* **Entries shown**
★ ★ ★ ★
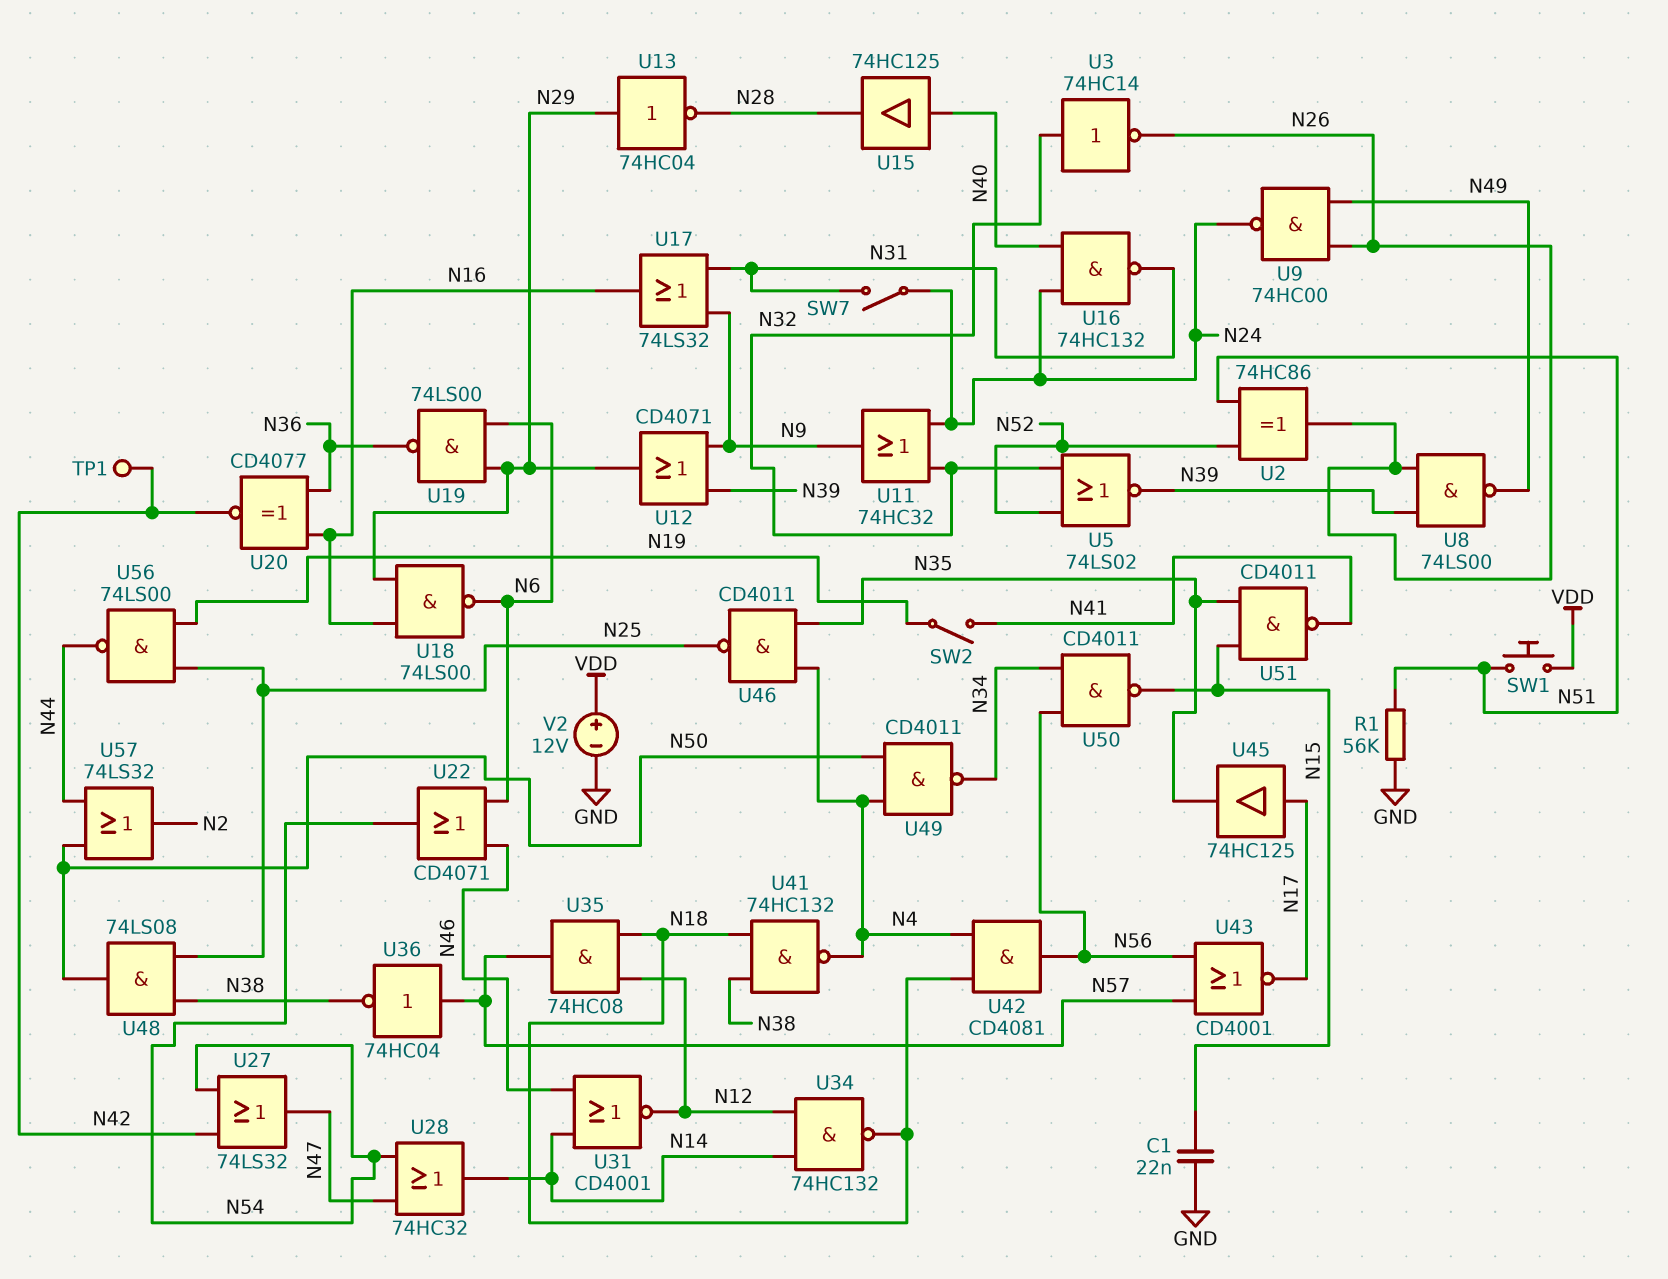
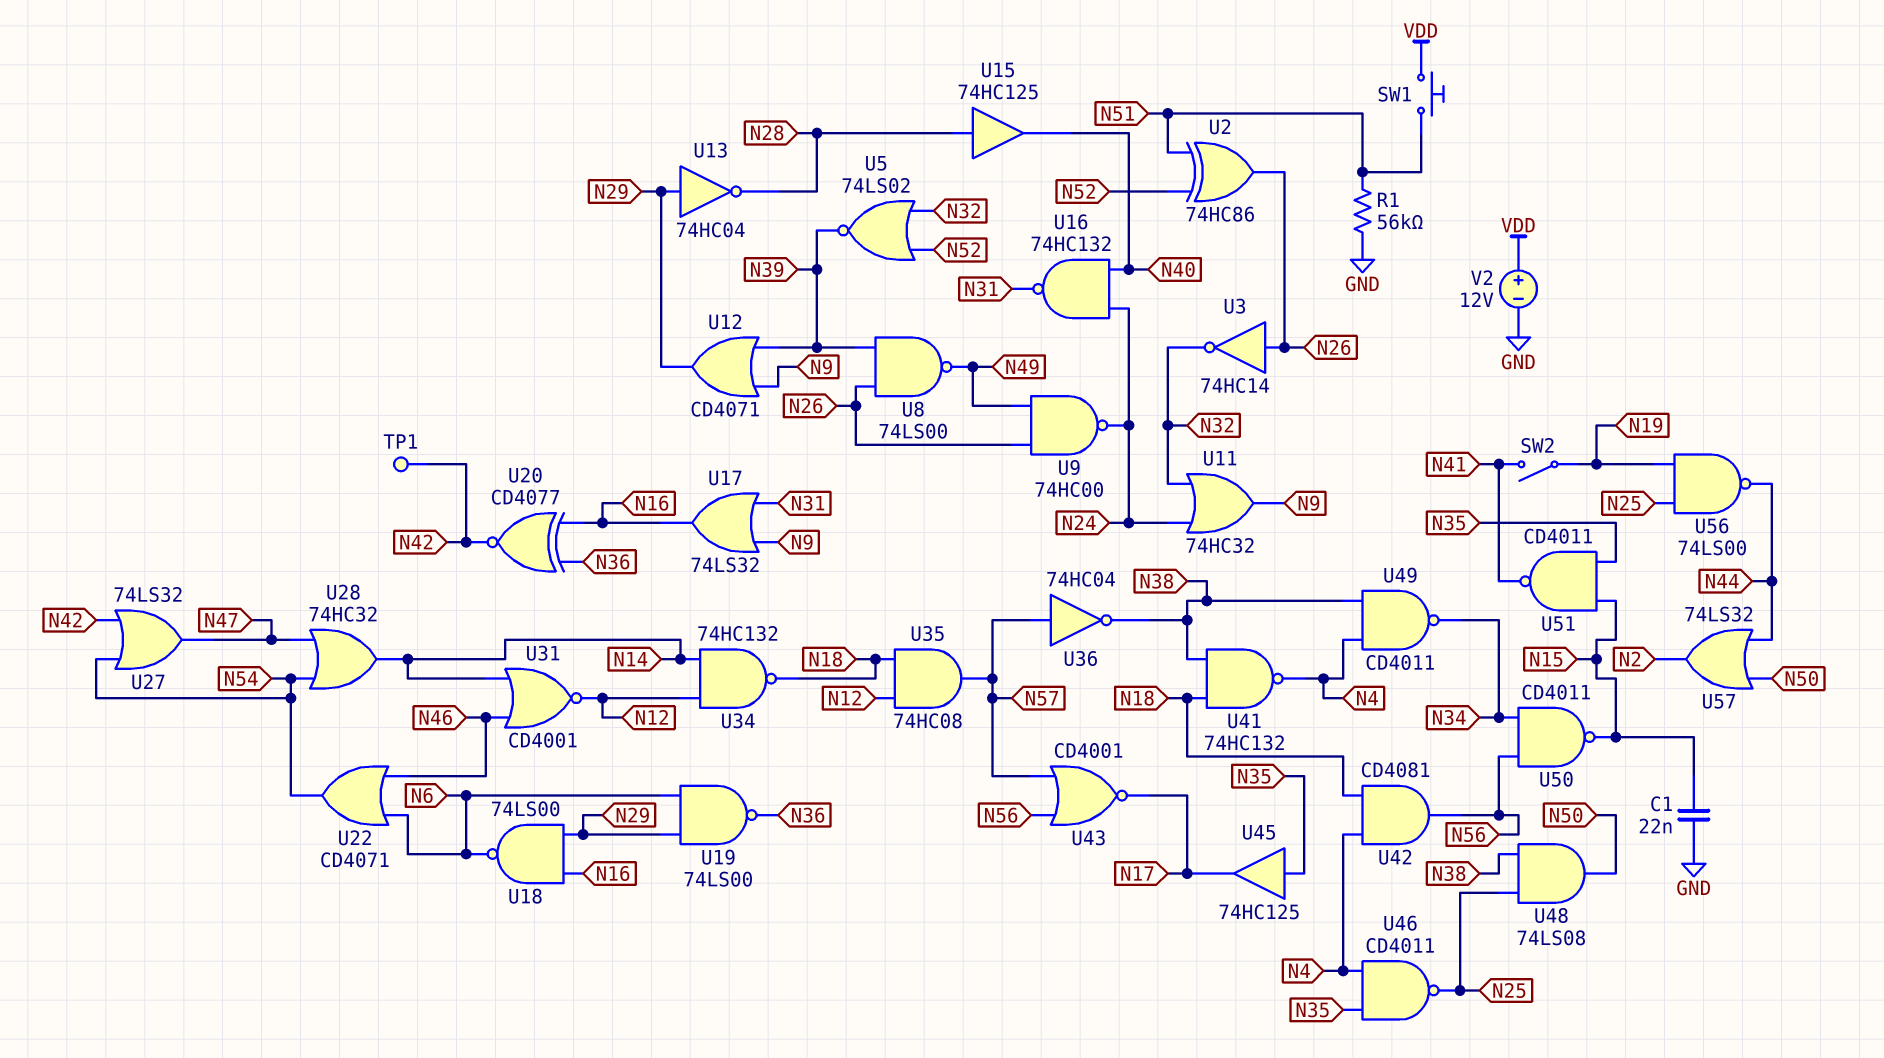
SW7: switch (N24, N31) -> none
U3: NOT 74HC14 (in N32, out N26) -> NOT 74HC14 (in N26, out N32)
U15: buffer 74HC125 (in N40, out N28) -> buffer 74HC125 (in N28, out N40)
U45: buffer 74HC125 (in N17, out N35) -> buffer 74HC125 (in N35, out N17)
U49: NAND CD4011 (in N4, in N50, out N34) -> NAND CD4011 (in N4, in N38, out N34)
★ ★ ★ ★
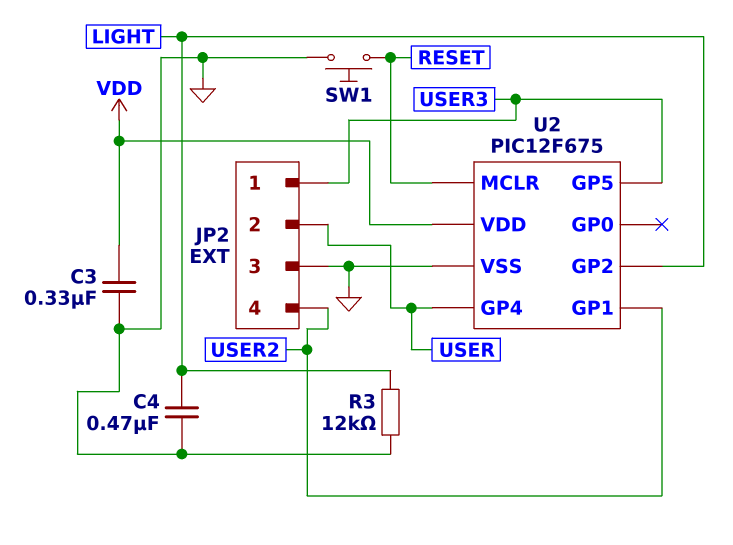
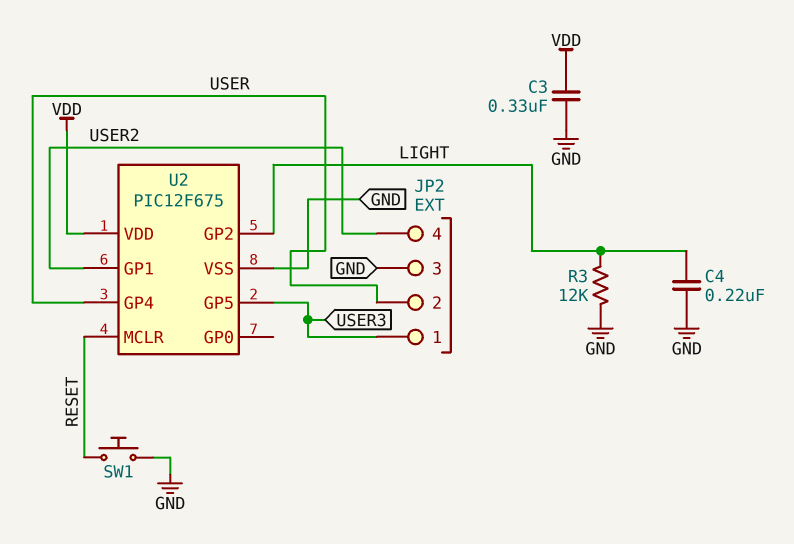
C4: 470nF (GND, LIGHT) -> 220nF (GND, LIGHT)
★ ★ ★ ★
* **Brief**
Beginning with the line containing "SW7: switch (N24, N31) -> none" in the material above, copy every line exactly until you have copied the line containing "U49: NAND CD4011".

* **Solution**
SW7: switch (N24, N31) -> none
U3: NOT 74HC14 (in N32, out N26) -> NOT 74HC14 (in N26, out N32)
U15: buffer 74HC125 (in N40, out N28) -> buffer 74HC125 (in N28, out N40)
U45: buffer 74HC125 (in N17, out N35) -> buffer 74HC125 (in N35, out N17)
U49: NAND CD4011 (in N4, in N50, out N34) -> NAND CD4011 (in N4, in N38, out N34)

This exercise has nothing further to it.